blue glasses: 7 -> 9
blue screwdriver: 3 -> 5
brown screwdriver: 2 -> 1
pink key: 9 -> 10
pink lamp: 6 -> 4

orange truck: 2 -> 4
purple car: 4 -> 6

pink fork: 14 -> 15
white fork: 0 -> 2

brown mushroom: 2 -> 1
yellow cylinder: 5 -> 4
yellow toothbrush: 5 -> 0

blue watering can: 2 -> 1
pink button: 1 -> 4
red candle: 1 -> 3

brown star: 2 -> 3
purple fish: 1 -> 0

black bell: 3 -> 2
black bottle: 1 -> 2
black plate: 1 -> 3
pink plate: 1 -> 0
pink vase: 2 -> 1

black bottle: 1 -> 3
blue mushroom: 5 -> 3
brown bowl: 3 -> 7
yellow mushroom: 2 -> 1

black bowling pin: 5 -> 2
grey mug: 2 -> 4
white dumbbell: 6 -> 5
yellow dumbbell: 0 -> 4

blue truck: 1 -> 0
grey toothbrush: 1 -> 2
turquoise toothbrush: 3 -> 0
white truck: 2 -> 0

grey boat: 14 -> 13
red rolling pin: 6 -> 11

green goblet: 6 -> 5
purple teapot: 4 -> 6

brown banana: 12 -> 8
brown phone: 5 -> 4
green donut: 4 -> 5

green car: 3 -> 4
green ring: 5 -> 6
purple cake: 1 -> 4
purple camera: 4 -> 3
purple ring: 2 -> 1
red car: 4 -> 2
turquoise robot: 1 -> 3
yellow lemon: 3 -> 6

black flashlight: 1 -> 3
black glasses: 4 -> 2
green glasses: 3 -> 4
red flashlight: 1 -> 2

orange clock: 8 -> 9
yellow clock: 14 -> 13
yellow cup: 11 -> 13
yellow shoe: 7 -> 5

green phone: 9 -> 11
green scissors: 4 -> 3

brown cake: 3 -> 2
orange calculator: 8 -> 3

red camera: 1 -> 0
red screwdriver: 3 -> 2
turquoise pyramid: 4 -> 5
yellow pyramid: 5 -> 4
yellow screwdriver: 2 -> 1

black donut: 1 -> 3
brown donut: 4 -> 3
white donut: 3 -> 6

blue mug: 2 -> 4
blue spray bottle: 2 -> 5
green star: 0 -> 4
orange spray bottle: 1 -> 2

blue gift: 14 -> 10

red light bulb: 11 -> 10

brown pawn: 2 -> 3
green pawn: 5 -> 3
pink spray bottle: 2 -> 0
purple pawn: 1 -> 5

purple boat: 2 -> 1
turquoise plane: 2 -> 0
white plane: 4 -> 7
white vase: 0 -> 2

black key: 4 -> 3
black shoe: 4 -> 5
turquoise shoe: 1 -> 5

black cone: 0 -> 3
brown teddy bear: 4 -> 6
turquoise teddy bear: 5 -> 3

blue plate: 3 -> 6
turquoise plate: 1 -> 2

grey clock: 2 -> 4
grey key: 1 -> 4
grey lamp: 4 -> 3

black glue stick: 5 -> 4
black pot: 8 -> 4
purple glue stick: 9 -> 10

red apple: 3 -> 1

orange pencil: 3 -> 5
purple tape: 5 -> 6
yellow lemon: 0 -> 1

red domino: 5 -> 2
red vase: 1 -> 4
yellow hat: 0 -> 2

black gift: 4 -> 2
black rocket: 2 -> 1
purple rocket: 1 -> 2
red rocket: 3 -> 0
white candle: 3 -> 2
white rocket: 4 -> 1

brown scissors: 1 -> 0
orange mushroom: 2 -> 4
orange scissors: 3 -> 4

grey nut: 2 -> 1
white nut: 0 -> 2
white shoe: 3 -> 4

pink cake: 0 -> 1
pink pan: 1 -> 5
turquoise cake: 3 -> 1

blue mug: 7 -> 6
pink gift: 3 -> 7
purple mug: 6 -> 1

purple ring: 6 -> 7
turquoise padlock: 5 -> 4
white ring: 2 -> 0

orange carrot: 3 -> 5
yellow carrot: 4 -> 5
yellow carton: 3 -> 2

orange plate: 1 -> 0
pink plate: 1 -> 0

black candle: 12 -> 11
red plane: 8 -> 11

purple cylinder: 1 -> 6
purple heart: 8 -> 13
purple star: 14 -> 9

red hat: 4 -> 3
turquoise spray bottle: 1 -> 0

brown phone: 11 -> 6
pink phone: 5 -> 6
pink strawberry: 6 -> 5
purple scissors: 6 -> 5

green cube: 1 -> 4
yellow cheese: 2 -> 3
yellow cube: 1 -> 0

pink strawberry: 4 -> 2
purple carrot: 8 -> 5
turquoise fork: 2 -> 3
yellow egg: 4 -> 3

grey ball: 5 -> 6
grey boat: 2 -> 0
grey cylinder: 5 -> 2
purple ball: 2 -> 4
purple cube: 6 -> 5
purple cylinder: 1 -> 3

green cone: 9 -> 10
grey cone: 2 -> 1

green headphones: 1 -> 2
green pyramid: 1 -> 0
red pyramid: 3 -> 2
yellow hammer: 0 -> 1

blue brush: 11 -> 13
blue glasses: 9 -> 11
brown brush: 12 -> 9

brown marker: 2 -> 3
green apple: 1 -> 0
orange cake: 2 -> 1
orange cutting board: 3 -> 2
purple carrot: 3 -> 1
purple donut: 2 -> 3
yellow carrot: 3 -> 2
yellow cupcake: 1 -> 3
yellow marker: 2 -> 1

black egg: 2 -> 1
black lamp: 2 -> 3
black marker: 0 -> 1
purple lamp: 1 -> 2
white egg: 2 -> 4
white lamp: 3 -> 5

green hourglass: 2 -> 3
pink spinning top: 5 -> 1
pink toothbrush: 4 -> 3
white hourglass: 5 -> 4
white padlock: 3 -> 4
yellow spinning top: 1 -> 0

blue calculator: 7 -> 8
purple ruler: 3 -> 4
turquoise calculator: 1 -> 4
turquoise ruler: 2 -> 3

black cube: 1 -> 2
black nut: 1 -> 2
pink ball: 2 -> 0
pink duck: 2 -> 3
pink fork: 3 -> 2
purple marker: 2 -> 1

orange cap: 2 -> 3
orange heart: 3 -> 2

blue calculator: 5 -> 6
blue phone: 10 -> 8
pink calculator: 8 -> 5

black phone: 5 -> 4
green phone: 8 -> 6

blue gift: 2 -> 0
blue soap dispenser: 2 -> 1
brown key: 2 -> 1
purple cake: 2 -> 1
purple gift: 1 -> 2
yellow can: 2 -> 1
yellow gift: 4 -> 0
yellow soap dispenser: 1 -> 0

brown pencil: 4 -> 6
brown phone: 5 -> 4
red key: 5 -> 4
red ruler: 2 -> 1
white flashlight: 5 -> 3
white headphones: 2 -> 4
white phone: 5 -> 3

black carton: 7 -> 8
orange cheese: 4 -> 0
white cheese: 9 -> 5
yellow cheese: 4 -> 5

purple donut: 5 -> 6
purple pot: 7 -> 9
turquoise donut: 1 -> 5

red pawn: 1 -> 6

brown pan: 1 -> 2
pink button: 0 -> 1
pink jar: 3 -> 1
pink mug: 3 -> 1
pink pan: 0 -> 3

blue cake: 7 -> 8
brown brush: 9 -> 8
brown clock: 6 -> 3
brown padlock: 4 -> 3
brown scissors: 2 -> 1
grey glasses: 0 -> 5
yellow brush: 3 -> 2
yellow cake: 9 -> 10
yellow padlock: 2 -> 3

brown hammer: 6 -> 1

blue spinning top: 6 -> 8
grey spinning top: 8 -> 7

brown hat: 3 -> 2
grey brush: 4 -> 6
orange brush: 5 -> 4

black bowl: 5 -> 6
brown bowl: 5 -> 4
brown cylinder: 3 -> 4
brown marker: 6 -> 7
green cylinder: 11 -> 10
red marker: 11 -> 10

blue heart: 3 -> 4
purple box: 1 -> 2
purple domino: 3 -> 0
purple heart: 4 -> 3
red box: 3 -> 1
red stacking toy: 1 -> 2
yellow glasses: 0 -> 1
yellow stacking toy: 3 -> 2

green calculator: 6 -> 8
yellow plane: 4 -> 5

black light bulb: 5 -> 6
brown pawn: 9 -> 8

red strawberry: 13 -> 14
____________
What you should do:
With "padlock" as the string to find, copy every line of the records that holds it.

Answer to the problem:
turquoise padlock: 5 -> 4
white padlock: 3 -> 4
brown padlock: 4 -> 3
yellow padlock: 2 -> 3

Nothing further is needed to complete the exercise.